Before-and-after object lists:
________________________________________

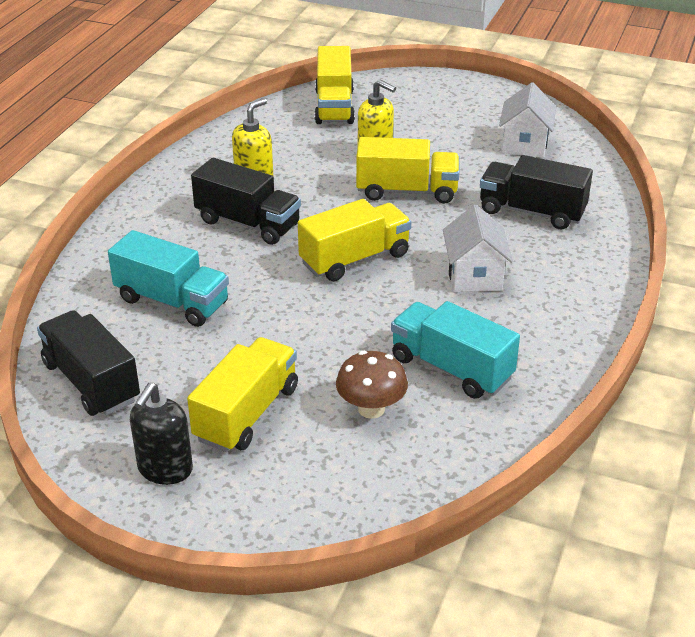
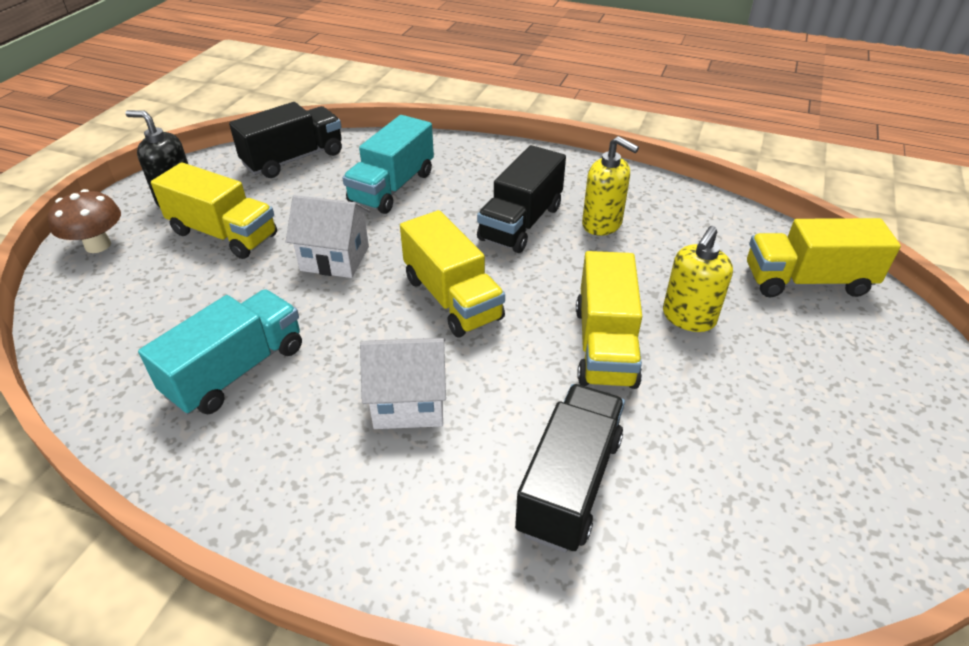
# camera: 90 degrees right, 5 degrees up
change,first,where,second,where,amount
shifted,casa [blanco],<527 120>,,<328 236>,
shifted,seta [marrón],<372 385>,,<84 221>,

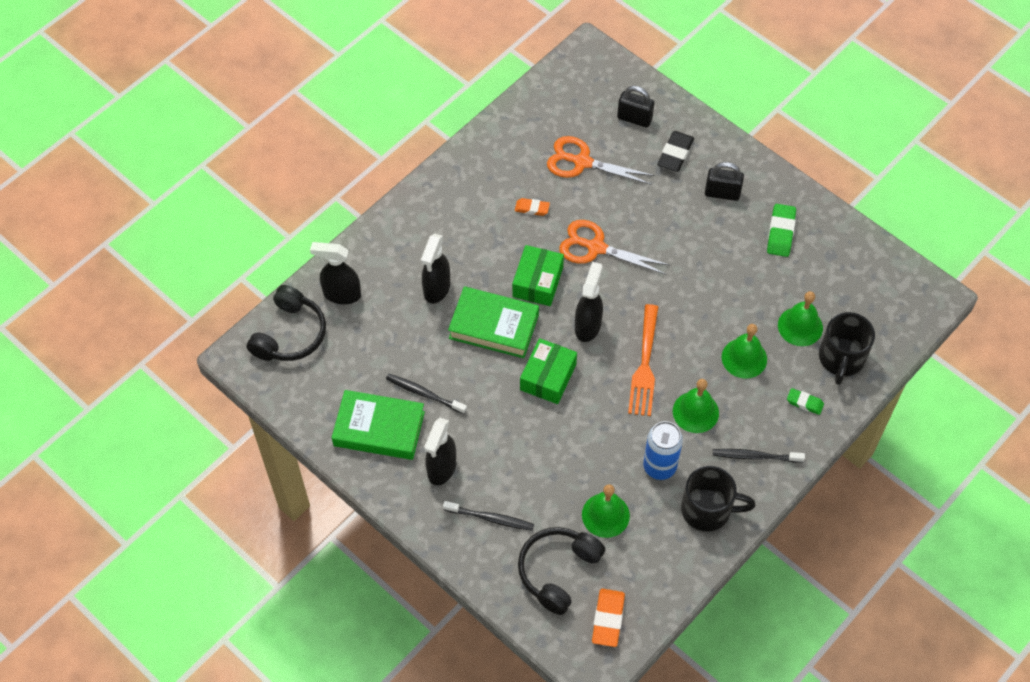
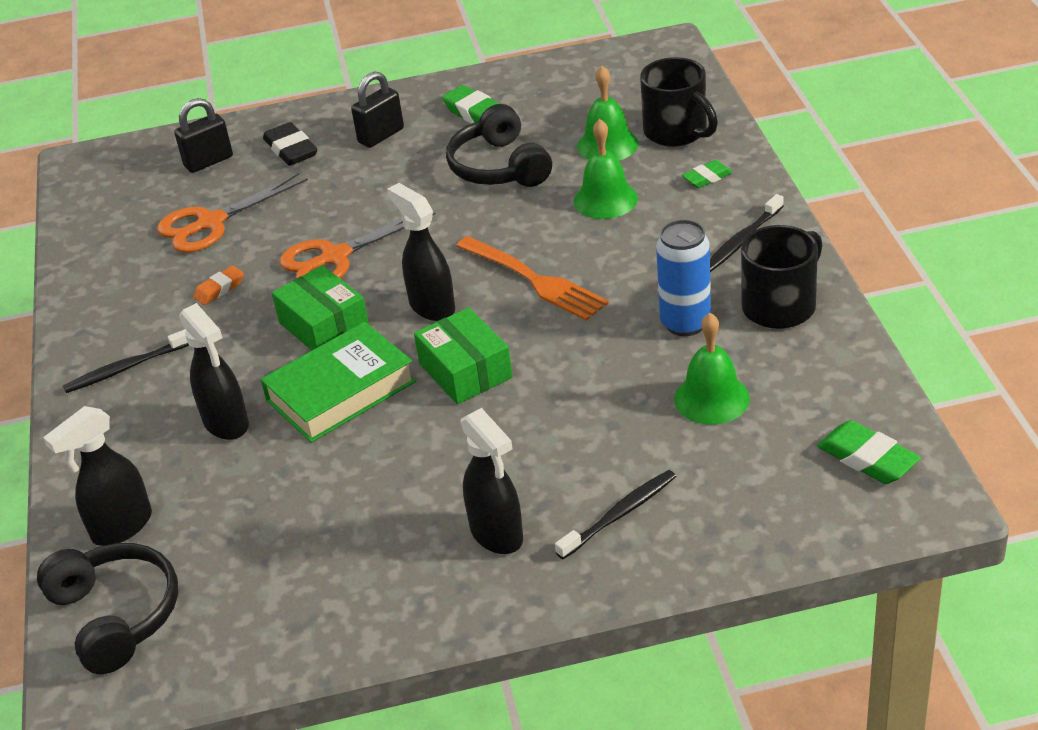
# camera: 50 degrees left, 20 degrees down
change,first,where,second,where,amount
shifted,cepillo de dientes [negro],<426 394>,,<126 361>,
gone,campana [verde],<696 406>,,,
gone,libro [verde],<378 425>,,,
shifted,auriculares [negro],<561 571>,,<499 145>,
repainted,goma de borrar [naranja],<608 618>,goma de borrar [verde],<869 452>,

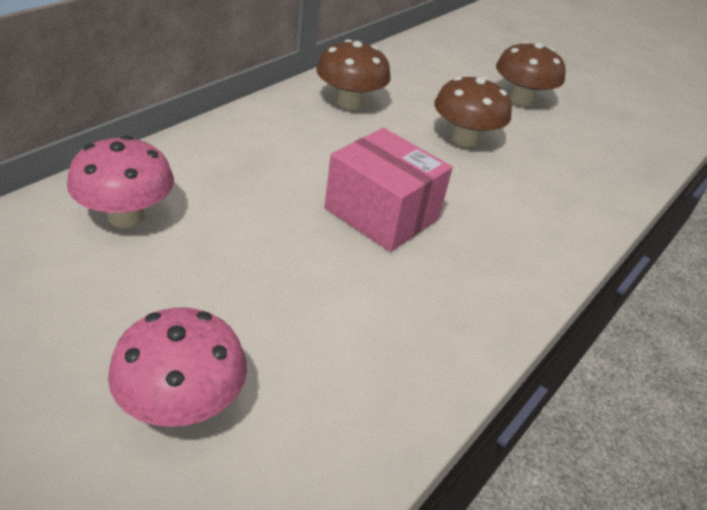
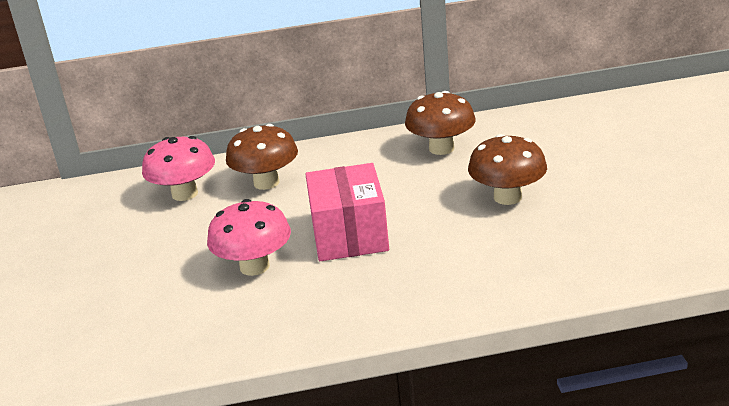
# camera: 50 degrees right, 10 degrees down
change,first,where,second,where,amount
shifted,seta [marrón],<531 73>,,<262 157>,
shifted,seta [rosa],<177 367>,,<249 237>,

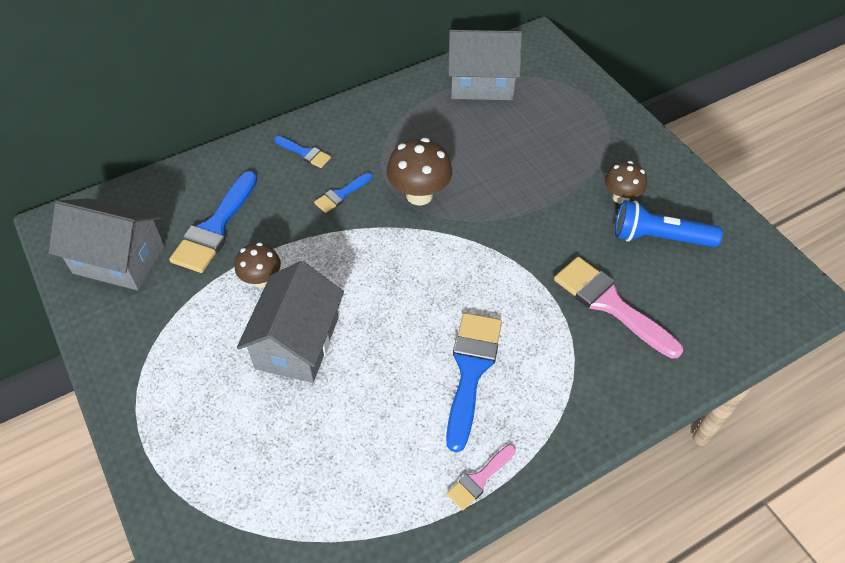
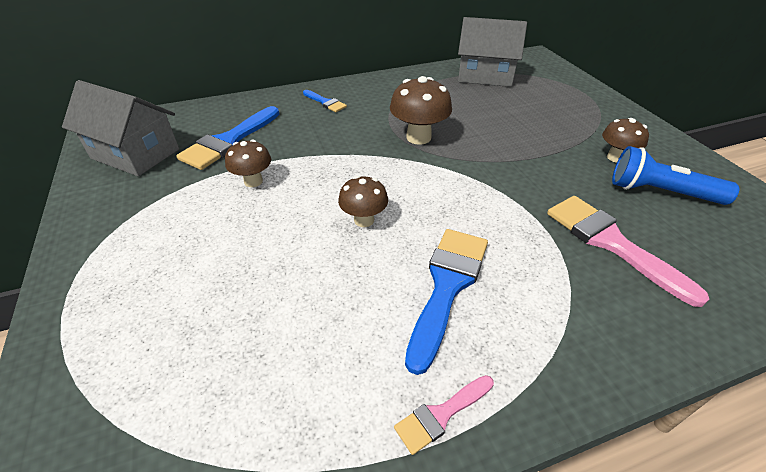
# camera: 10 degrees right, 10 degrees down
change,first,where,second,where,amount
gone,pincel [azul],<343 193>,,,
gone,casa [gris],<290 322>,,,
new,,,seta [marrón],<363 201>,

________________________________________

» **Exercise goal**:
Your reply should be the entries above, repeated exactly and free of pictures.

» **Solved problem**:
# camera: 90 degrees right, 5 degrees up
change,first,where,second,where,amount
shifted,casa [blanco],<527 120>,,<328 236>,
shifted,seta [marrón],<372 385>,,<84 221>,

# camera: 50 degrees left, 20 degrees down
change,first,where,second,where,amount
shifted,cepillo de dientes [negro],<426 394>,,<126 361>,
gone,campana [verde],<696 406>,,,
gone,libro [verde],<378 425>,,,
shifted,auriculares [negro],<561 571>,,<499 145>,
repainted,goma de borrar [naranja],<608 618>,goma de borrar [verde],<869 452>,

# camera: 50 degrees right, 10 degrees down
change,first,where,second,where,amount
shifted,seta [marrón],<531 73>,,<262 157>,
shifted,seta [rosa],<177 367>,,<249 237>,

# camera: 10 degrees right, 10 degrees down
change,first,where,second,where,amount
gone,pincel [azul],<343 193>,,,
gone,casa [gris],<290 322>,,,
new,,,seta [marrón],<363 201>,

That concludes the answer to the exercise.